Stored data entries ->
[Start of Attachment]
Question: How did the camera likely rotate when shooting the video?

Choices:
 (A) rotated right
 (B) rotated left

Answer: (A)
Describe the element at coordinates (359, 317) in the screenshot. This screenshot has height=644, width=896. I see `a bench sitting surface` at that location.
[End of Attachment]
Task to complete -> Copy out every one of the records above line for line, with no changes.

Completed exercise ->
Question: How did the camera likely rotate when shooting the video?

Choices:
 (A) rotated right
 (B) rotated left

Answer: (A)
Describe the element at coordinates (359, 317) in the screenshot. This screenshot has height=644, width=896. I see `a bench sitting surface` at that location.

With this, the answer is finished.